▶ [Task brief]: Only the text of the records belongs in the answer, copied exactly, with every picture omitted.

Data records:
=== Section Start ===
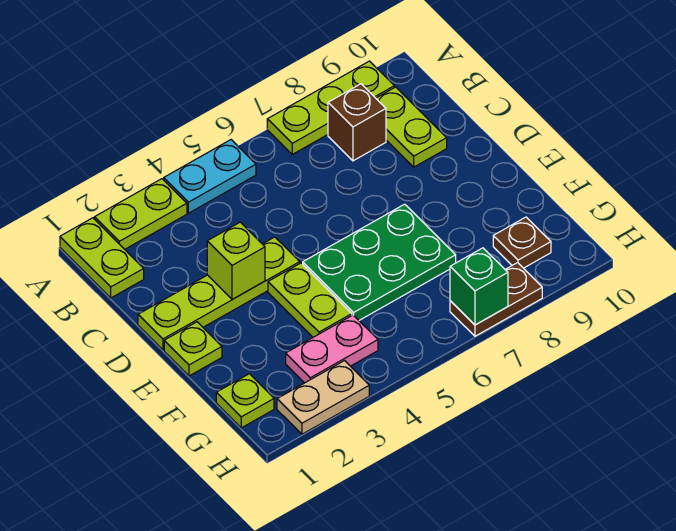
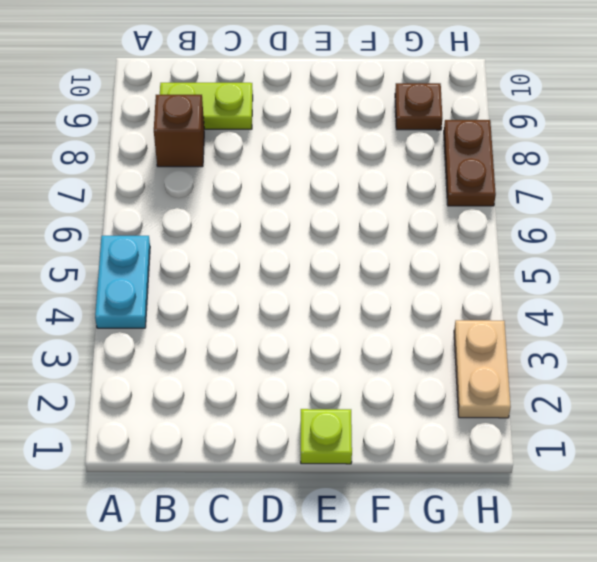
none -> lime plate A1:B1 level 1
none -> lime plate A2:A3 level 1
none -> lime plate A7:A9 level 1

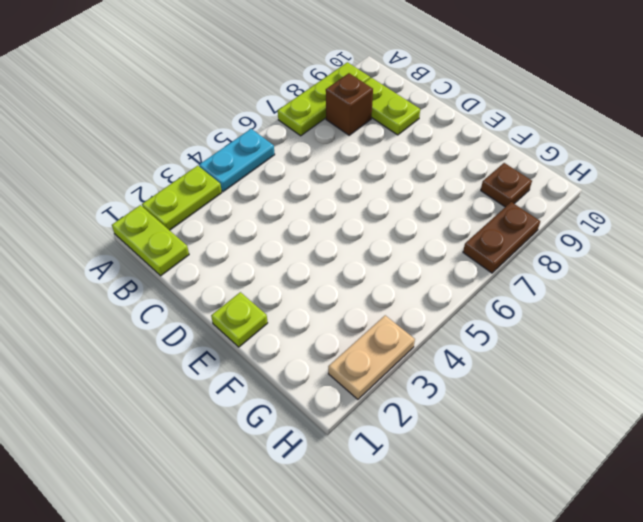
none -> lime plate D1:D4 level 1
none -> lime plate E4:F4 level 1
none -> green plate E5:F7 level 1

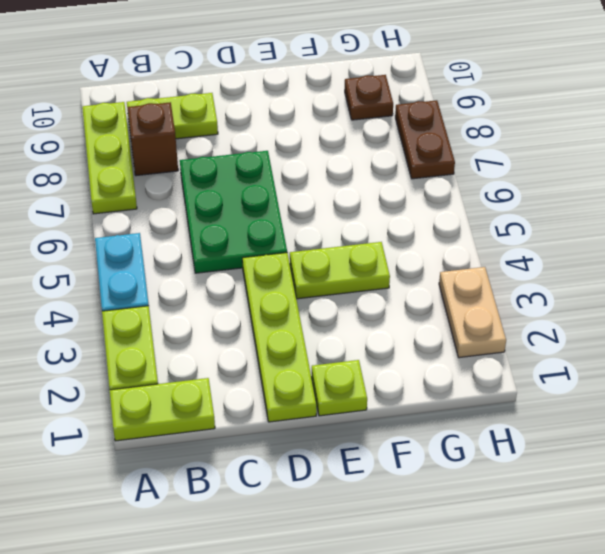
green plate C5:D7 level 1 -> green plate E5:F7 level 1
none -> lime plate G1 level 1
none -> pink plate G3:G4 level 1
none -> lime brick D3 level 2

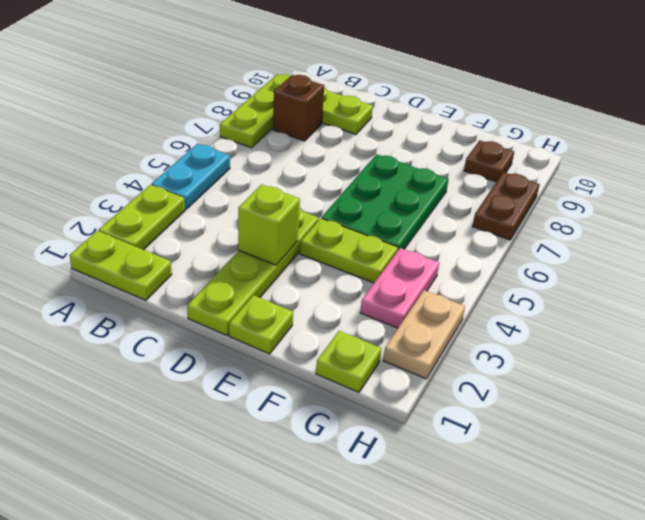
none -> green brick H7 level 2

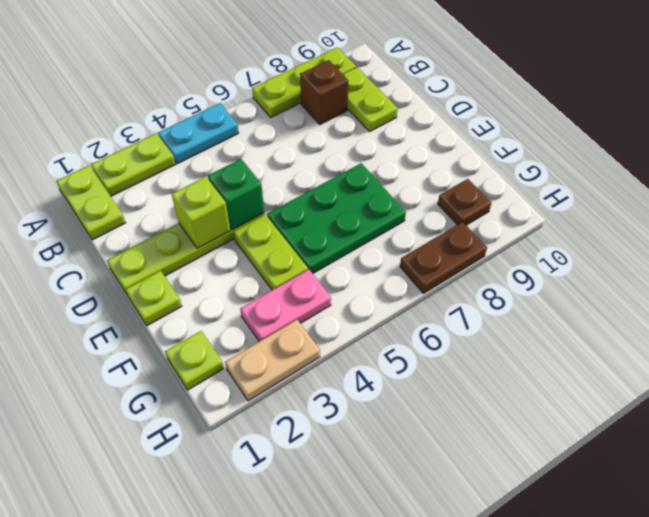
green brick D4 level 2 -> green brick H7 level 2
=== Section End ===
▶ [Exercise output]:
none -> lime plate A1:B1 level 1
none -> lime plate A2:A3 level 1
none -> lime plate A7:A9 level 1

none -> lime plate D1:D4 level 1
none -> lime plate E4:F4 level 1
none -> green plate E5:F7 level 1

green plate C5:D7 level 1 -> green plate E5:F7 level 1
none -> lime plate G1 level 1
none -> pink plate G3:G4 level 1
none -> lime brick D3 level 2

none -> green brick H7 level 2

green brick D4 level 2 -> green brick H7 level 2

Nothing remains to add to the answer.